What you have to do:
Extract the entries in their exact form.

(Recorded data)
========================
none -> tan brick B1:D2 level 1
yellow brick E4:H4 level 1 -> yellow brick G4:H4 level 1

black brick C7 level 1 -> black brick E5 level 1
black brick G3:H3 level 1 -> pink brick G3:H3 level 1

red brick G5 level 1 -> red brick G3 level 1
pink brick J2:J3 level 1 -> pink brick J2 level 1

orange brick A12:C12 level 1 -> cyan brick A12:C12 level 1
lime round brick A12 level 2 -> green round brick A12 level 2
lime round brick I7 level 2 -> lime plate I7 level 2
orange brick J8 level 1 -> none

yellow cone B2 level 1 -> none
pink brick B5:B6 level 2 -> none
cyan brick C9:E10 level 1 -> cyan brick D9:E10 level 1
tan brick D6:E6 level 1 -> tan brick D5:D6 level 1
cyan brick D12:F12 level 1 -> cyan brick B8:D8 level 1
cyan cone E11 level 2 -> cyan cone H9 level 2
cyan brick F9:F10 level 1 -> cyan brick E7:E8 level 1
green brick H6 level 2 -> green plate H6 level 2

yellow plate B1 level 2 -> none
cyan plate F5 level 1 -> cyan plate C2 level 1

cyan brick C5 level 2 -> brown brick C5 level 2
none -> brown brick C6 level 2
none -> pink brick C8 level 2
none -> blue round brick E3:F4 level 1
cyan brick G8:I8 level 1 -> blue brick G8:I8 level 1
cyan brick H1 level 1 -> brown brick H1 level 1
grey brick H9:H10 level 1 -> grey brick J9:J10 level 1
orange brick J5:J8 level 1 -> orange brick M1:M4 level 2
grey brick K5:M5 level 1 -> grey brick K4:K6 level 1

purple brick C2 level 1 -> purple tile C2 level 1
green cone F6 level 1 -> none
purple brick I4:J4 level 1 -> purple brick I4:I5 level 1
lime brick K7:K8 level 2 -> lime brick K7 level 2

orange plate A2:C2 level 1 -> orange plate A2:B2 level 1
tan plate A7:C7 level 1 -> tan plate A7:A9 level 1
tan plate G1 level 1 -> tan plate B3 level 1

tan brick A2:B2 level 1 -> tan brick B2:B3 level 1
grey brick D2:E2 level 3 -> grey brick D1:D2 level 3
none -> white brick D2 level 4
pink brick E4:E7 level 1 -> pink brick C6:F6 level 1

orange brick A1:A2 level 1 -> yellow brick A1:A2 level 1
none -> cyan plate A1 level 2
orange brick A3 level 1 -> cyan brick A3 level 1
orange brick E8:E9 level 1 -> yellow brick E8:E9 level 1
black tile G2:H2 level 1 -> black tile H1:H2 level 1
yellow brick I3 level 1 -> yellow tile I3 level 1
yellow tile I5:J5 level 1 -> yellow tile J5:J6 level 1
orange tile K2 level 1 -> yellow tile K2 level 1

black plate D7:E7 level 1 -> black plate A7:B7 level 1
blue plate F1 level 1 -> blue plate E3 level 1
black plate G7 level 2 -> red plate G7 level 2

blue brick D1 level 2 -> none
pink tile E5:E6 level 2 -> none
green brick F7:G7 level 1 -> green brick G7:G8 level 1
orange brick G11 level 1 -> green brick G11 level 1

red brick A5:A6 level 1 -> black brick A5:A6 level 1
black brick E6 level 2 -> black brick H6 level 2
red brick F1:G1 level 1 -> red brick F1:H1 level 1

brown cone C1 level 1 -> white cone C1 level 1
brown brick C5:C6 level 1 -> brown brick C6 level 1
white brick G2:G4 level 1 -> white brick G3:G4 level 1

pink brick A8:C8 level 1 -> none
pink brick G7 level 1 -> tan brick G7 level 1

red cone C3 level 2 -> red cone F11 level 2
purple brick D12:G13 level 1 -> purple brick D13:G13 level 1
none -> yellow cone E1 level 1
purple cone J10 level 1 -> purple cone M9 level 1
========================
Reply to the exercise:
none -> tan brick B1:D2 level 1
yellow brick E4:H4 level 1 -> yellow brick G4:H4 level 1

black brick C7 level 1 -> black brick E5 level 1
black brick G3:H3 level 1 -> pink brick G3:H3 level 1

red brick G5 level 1 -> red brick G3 level 1
pink brick J2:J3 level 1 -> pink brick J2 level 1

orange brick A12:C12 level 1 -> cyan brick A12:C12 level 1
lime round brick A12 level 2 -> green round brick A12 level 2
lime round brick I7 level 2 -> lime plate I7 level 2
orange brick J8 level 1 -> none

yellow cone B2 level 1 -> none
pink brick B5:B6 level 2 -> none
cyan brick C9:E10 level 1 -> cyan brick D9:E10 level 1
tan brick D6:E6 level 1 -> tan brick D5:D6 level 1
cyan brick D12:F12 level 1 -> cyan brick B8:D8 level 1
cyan cone E11 level 2 -> cyan cone H9 level 2
cyan brick F9:F10 level 1 -> cyan brick E7:E8 level 1
green brick H6 level 2 -> green plate H6 level 2

yellow plate B1 level 2 -> none
cyan plate F5 level 1 -> cyan plate C2 level 1

cyan brick C5 level 2 -> brown brick C5 level 2
none -> brown brick C6 level 2
none -> pink brick C8 level 2
none -> blue round brick E3:F4 level 1
cyan brick G8:I8 level 1 -> blue brick G8:I8 level 1
cyan brick H1 level 1 -> brown brick H1 level 1
grey brick H9:H10 level 1 -> grey brick J9:J10 level 1
orange brick J5:J8 level 1 -> orange brick M1:M4 level 2
grey brick K5:M5 level 1 -> grey brick K4:K6 level 1

purple brick C2 level 1 -> purple tile C2 level 1
green cone F6 level 1 -> none
purple brick I4:J4 level 1 -> purple brick I4:I5 level 1
lime brick K7:K8 level 2 -> lime brick K7 level 2

orange plate A2:C2 level 1 -> orange plate A2:B2 level 1
tan plate A7:C7 level 1 -> tan plate A7:A9 level 1
tan plate G1 level 1 -> tan plate B3 level 1

tan brick A2:B2 level 1 -> tan brick B2:B3 level 1
grey brick D2:E2 level 3 -> grey brick D1:D2 level 3
none -> white brick D2 level 4
pink brick E4:E7 level 1 -> pink brick C6:F6 level 1

orange brick A1:A2 level 1 -> yellow brick A1:A2 level 1
none -> cyan plate A1 level 2
orange brick A3 level 1 -> cyan brick A3 level 1
orange brick E8:E9 level 1 -> yellow brick E8:E9 level 1
black tile G2:H2 level 1 -> black tile H1:H2 level 1
yellow brick I3 level 1 -> yellow tile I3 level 1
yellow tile I5:J5 level 1 -> yellow tile J5:J6 level 1
orange tile K2 level 1 -> yellow tile K2 level 1

black plate D7:E7 level 1 -> black plate A7:B7 level 1
blue plate F1 level 1 -> blue plate E3 level 1
black plate G7 level 2 -> red plate G7 level 2

blue brick D1 level 2 -> none
pink tile E5:E6 level 2 -> none
green brick F7:G7 level 1 -> green brick G7:G8 level 1
orange brick G11 level 1 -> green brick G11 level 1

red brick A5:A6 level 1 -> black brick A5:A6 level 1
black brick E6 level 2 -> black brick H6 level 2
red brick F1:G1 level 1 -> red brick F1:H1 level 1

brown cone C1 level 1 -> white cone C1 level 1
brown brick C5:C6 level 1 -> brown brick C6 level 1
white brick G2:G4 level 1 -> white brick G3:G4 level 1

pink brick A8:C8 level 1 -> none
pink brick G7 level 1 -> tan brick G7 level 1

red cone C3 level 2 -> red cone F11 level 2
purple brick D12:G13 level 1 -> purple brick D13:G13 level 1
none -> yellow cone E1 level 1
purple cone J10 level 1 -> purple cone M9 level 1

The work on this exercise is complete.